Work required ▸
Select every line in the items below that contains the string "kern", and copy each of those lines.
==== Data lines
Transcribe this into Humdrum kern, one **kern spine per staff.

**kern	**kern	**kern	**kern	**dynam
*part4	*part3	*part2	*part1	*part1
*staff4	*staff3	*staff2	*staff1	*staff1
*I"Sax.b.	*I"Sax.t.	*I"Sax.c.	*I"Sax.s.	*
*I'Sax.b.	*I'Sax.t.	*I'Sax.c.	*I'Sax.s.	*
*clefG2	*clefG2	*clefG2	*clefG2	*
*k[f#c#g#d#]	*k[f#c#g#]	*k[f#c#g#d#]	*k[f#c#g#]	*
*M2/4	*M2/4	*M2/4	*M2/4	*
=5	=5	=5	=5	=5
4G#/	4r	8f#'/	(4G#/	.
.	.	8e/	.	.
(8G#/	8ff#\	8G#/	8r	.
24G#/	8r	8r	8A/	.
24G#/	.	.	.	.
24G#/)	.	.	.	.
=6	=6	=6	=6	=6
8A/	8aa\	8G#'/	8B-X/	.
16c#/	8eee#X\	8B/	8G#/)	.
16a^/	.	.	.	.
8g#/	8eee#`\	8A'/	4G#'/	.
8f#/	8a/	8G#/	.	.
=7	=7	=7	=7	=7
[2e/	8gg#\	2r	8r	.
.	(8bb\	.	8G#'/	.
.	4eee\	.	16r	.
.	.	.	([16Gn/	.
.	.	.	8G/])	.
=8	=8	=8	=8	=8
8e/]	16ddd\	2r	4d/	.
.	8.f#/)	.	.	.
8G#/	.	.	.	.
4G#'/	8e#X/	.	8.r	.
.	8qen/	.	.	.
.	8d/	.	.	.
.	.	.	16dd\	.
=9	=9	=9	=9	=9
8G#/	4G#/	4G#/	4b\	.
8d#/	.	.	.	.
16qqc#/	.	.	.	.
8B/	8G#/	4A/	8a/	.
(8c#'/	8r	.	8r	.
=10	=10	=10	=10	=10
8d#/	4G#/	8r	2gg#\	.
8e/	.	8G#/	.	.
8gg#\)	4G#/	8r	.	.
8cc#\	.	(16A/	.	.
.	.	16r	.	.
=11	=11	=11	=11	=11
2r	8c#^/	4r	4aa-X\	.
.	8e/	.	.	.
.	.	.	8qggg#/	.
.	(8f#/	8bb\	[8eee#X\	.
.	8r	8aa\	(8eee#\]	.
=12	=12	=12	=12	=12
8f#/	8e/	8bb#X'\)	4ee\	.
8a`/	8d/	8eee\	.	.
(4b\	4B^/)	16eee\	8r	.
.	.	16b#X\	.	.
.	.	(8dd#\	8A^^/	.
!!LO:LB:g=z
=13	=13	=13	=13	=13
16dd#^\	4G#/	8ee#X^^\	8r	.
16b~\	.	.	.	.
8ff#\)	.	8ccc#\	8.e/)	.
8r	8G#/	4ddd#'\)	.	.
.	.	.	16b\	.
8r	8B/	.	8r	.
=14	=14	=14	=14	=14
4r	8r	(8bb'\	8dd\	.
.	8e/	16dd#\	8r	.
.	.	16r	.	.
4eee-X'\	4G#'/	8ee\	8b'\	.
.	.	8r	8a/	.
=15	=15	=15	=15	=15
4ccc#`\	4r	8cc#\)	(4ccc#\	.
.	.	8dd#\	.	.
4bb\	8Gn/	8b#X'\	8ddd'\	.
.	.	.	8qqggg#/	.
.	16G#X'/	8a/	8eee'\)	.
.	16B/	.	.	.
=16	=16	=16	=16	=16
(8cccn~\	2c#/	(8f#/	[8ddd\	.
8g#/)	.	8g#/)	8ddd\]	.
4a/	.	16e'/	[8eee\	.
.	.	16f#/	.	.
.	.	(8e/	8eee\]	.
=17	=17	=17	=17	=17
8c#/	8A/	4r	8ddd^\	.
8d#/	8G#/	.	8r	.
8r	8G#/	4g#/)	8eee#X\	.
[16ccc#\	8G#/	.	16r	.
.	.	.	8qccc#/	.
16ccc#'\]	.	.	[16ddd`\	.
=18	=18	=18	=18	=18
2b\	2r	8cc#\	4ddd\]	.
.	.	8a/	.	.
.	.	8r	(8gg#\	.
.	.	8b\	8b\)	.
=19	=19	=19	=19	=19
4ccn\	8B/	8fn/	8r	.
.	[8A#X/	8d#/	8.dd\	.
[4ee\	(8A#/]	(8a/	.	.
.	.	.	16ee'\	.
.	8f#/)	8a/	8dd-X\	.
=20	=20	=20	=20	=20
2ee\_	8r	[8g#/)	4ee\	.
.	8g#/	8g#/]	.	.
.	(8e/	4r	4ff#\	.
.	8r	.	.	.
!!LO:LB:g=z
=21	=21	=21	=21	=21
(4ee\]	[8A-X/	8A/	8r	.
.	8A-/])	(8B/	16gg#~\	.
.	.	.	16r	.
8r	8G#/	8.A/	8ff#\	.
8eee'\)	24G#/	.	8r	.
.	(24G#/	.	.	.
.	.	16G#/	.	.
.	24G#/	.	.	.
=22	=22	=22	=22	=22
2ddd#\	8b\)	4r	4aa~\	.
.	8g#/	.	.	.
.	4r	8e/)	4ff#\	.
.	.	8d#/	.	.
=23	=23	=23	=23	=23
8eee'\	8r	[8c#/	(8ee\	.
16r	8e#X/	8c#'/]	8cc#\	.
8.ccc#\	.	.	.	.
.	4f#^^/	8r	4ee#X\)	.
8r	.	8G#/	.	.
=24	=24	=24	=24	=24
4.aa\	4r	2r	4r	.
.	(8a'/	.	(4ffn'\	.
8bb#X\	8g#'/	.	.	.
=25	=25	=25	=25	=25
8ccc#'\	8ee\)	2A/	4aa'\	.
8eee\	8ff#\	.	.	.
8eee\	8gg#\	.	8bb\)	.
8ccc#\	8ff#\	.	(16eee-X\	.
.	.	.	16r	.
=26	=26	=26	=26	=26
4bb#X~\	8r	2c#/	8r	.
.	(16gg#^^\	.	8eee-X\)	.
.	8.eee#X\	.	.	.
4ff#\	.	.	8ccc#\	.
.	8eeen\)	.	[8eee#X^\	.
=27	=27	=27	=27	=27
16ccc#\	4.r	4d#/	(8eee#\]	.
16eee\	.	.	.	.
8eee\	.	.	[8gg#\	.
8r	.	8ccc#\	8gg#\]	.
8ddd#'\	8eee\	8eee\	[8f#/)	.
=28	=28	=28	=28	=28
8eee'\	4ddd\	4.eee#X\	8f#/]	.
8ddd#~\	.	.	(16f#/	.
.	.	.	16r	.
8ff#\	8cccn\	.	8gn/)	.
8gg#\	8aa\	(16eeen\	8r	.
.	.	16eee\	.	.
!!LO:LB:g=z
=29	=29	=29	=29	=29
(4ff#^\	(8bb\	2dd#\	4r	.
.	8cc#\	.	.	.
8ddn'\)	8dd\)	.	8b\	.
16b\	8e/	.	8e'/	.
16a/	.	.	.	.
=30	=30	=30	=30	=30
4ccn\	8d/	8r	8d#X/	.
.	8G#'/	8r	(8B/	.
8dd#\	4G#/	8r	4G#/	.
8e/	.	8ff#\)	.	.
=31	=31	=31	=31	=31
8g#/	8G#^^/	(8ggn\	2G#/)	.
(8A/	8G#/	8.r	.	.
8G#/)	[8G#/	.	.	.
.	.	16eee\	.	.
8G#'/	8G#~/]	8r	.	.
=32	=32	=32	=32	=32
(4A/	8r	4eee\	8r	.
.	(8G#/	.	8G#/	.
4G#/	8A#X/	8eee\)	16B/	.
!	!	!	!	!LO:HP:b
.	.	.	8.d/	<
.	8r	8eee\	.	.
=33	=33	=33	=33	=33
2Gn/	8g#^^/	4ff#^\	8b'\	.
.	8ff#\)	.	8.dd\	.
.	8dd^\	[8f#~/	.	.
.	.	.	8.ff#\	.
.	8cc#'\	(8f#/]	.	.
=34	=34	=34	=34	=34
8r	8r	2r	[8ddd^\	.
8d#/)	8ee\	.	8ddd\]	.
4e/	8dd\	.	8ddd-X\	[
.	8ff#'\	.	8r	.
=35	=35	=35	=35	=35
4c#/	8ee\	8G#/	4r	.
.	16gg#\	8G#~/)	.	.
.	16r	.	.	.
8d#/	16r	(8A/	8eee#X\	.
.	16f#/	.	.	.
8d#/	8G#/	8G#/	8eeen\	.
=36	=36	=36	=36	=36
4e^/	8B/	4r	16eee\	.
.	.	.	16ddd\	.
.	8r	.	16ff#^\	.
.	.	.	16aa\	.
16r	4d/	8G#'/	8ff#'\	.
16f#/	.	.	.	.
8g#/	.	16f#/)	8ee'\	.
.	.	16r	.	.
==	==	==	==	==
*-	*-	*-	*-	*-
========
Worked solution ▸
Transcribe this into Humdrum kern, one **kern spine per staff.
**kern	**kern	**kern	**kern	**dynam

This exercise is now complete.